§ EXERCISE BRIEF: Could you set down exactly the lines of the data below, starting at the one that holds "repainted | YellowCar" and ending at the one that holds "shifted | CrimsonToyDuck", both included, and only those?

•••••

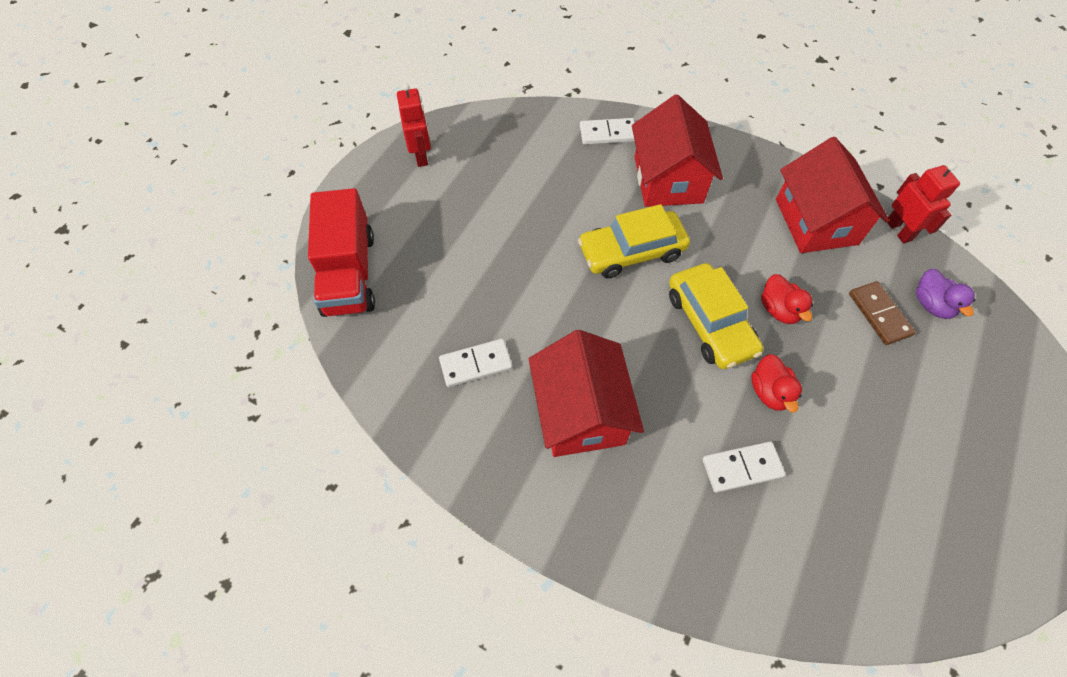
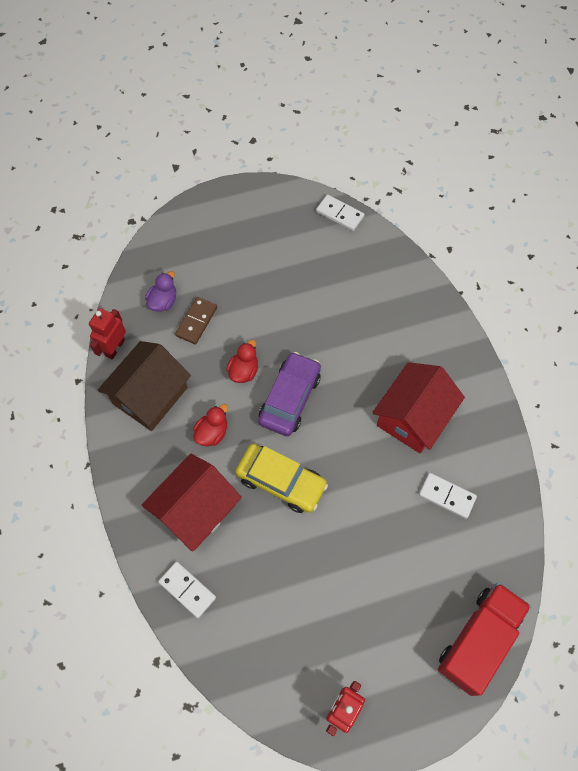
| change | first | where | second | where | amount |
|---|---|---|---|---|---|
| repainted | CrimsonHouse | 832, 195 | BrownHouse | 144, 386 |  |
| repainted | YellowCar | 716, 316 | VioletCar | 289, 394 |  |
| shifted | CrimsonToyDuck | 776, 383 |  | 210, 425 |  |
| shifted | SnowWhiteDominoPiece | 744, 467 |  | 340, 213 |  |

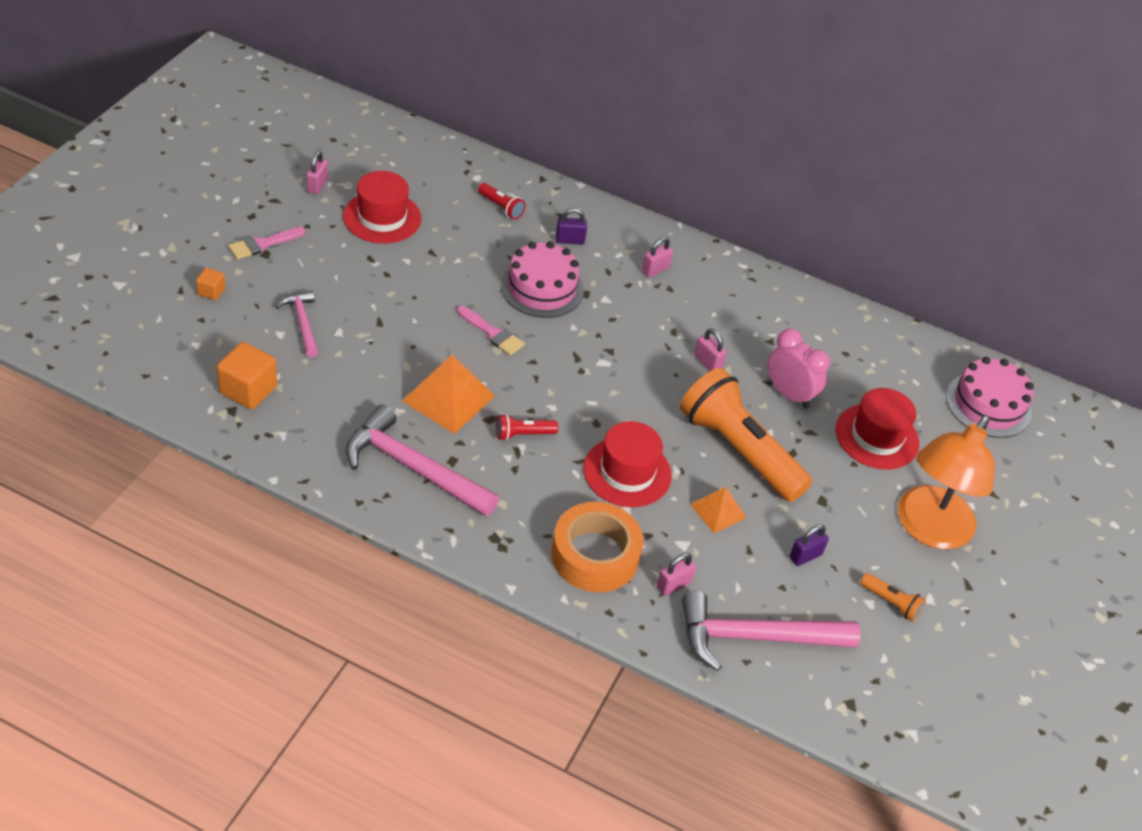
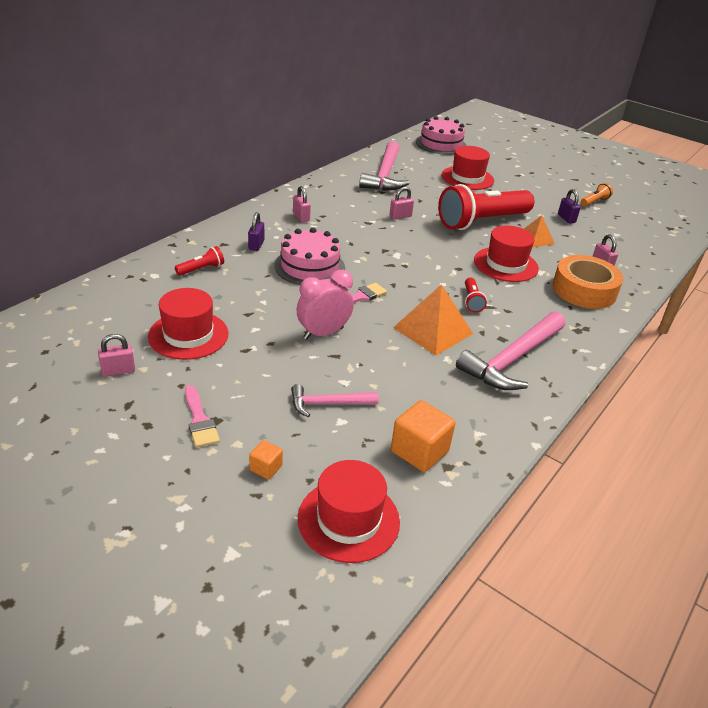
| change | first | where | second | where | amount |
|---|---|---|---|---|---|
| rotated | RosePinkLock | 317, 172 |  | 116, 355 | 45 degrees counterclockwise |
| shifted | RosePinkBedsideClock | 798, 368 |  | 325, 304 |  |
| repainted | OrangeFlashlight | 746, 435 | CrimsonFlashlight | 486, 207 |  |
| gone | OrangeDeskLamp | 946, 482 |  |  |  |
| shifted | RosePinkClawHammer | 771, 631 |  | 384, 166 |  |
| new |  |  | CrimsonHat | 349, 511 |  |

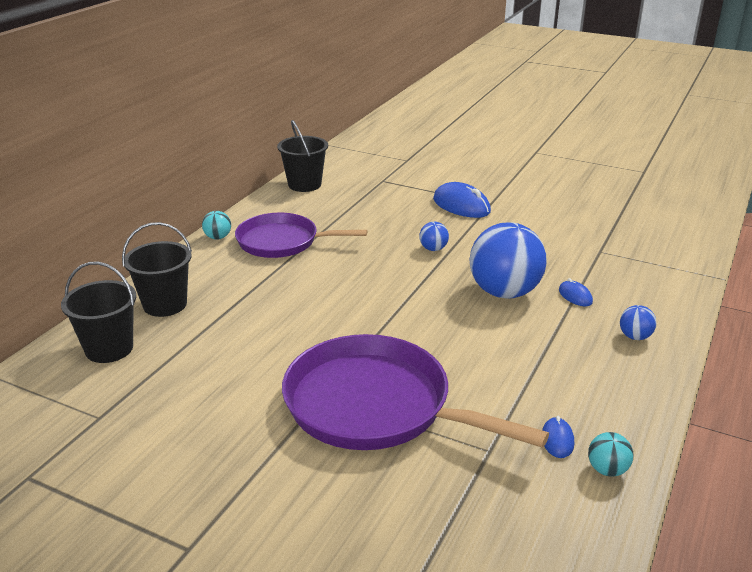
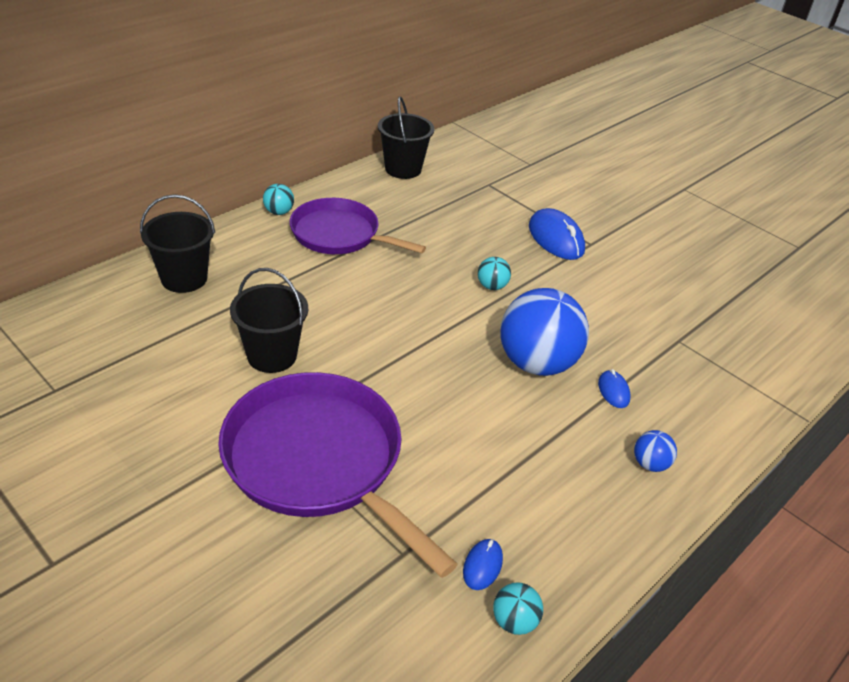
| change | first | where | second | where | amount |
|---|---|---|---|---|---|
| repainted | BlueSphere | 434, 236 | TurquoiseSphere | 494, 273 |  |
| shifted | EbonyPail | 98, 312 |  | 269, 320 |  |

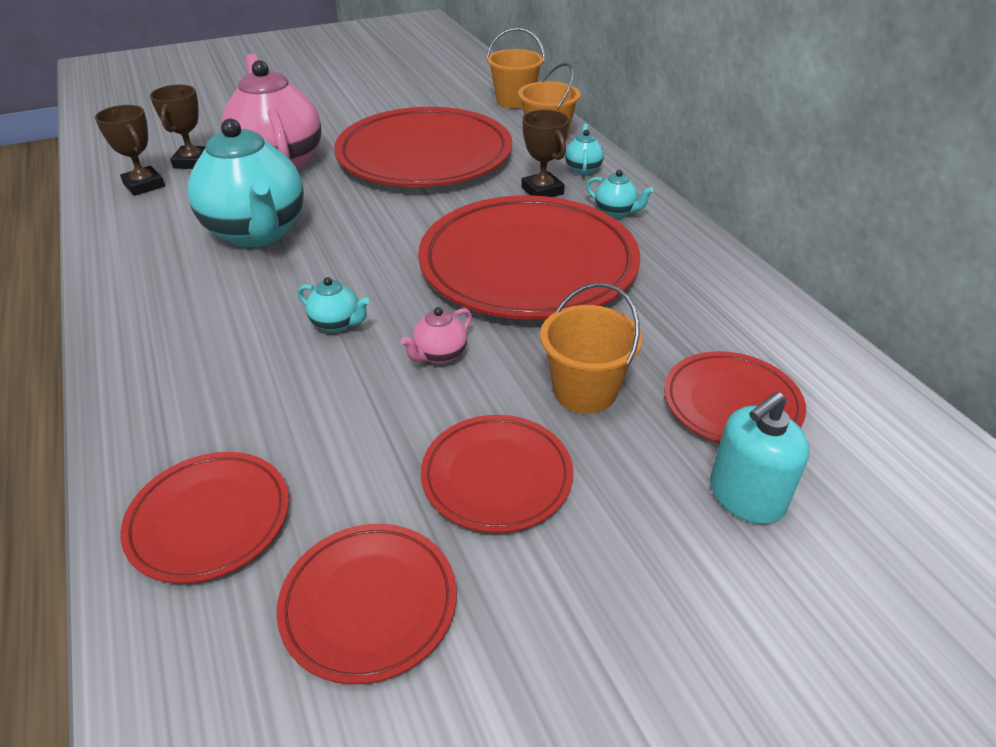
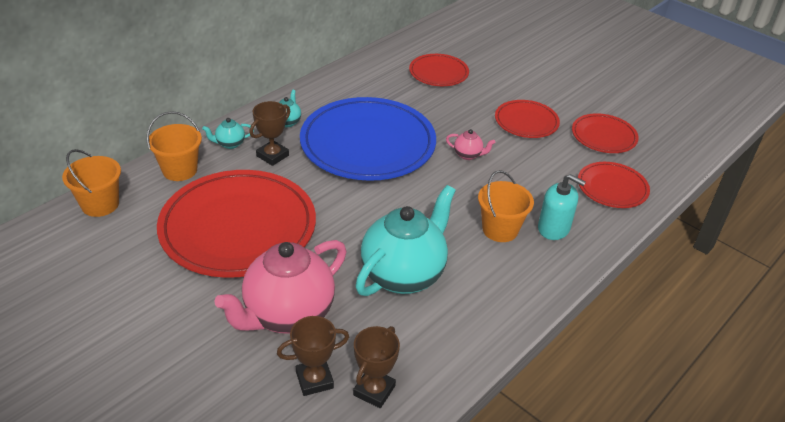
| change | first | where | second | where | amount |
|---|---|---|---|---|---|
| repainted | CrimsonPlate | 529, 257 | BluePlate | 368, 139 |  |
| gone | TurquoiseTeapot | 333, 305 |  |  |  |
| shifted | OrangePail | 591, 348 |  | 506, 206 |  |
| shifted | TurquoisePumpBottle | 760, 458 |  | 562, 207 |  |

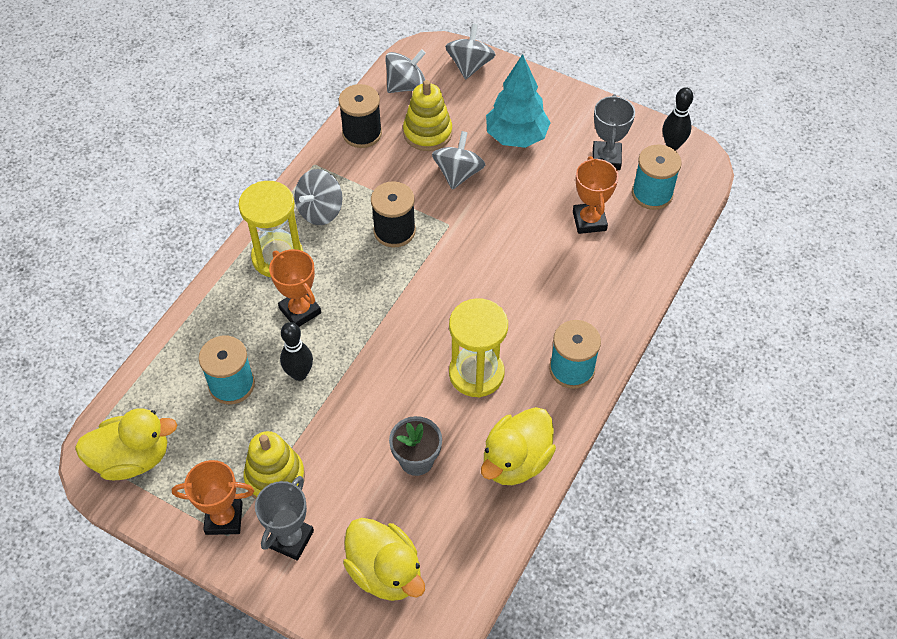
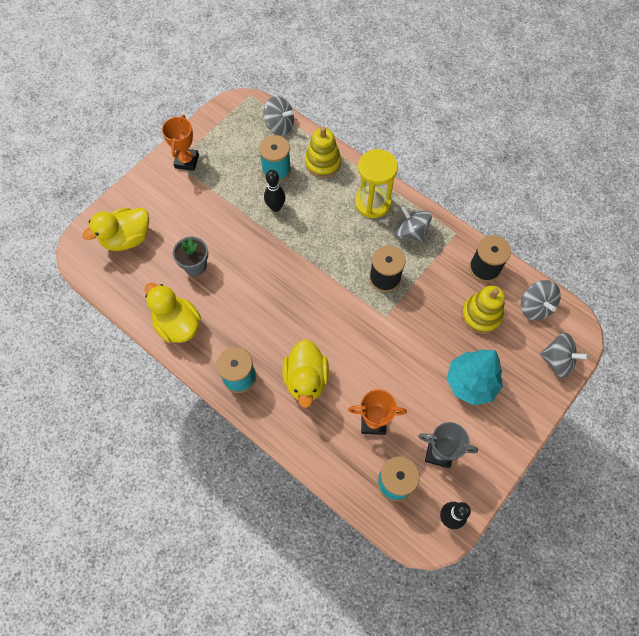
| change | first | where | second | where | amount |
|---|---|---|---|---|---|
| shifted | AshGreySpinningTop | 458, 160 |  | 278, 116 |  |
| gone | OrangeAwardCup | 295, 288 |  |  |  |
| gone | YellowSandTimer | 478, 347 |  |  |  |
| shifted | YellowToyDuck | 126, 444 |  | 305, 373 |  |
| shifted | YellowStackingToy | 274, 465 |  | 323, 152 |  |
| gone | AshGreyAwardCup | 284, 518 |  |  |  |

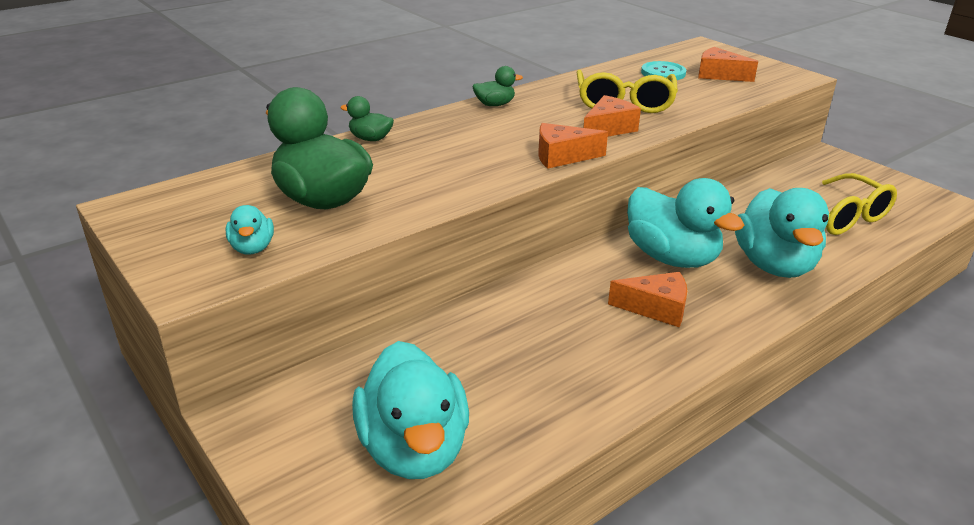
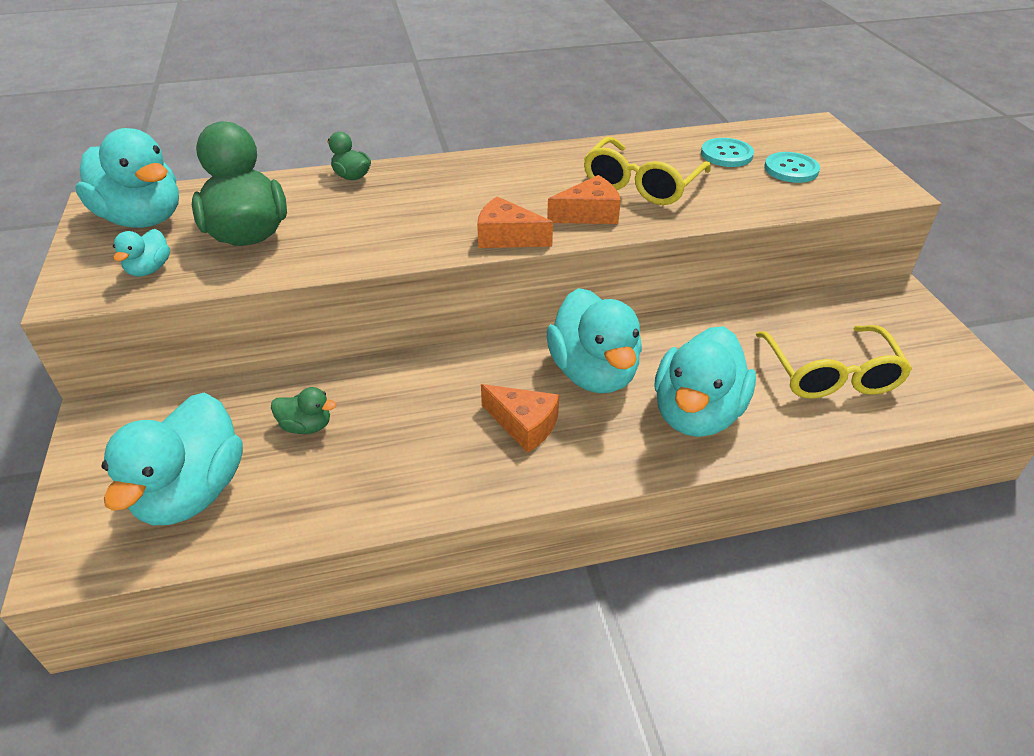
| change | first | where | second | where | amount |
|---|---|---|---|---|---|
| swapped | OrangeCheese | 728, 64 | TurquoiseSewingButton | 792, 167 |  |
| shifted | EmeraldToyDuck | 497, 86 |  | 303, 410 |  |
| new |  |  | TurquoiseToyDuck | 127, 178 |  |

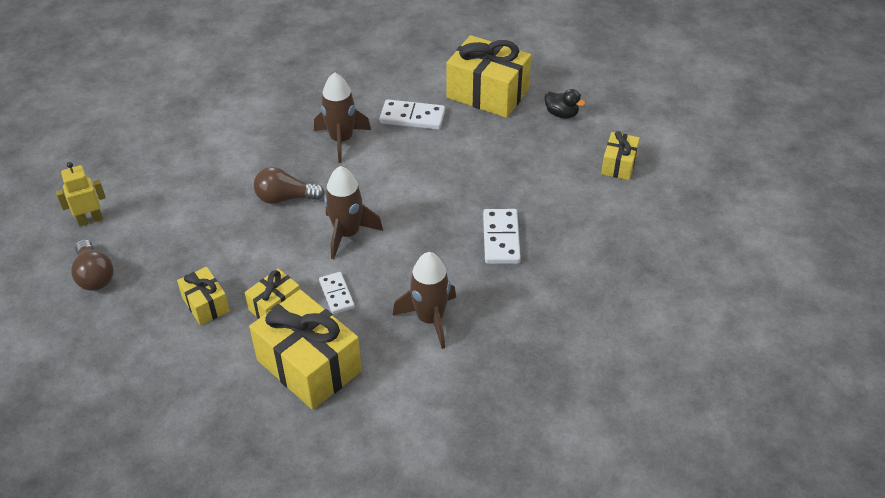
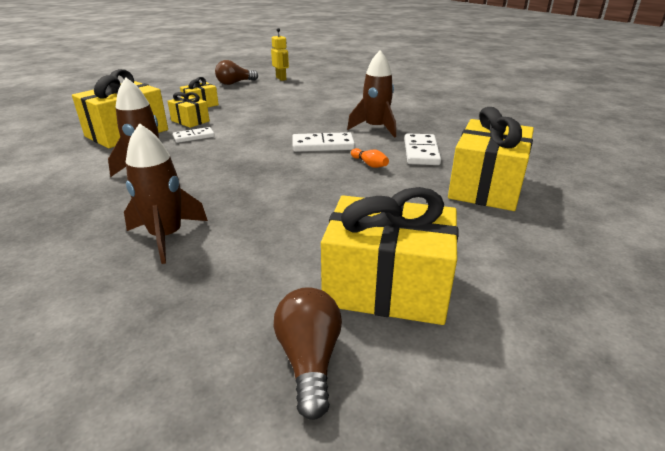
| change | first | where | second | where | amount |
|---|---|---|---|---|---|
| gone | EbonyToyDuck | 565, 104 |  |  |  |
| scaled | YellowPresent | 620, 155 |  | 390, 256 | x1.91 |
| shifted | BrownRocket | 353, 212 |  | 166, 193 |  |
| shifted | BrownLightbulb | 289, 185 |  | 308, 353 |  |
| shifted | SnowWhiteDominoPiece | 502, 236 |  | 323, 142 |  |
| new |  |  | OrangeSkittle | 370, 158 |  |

•••••

§ RESPONSE:
| repainted | YellowCar | 716, 316 | VioletCar | 289, 394 |  |
| shifted | CrimsonToyDuck | 776, 383 |  | 210, 425 |  |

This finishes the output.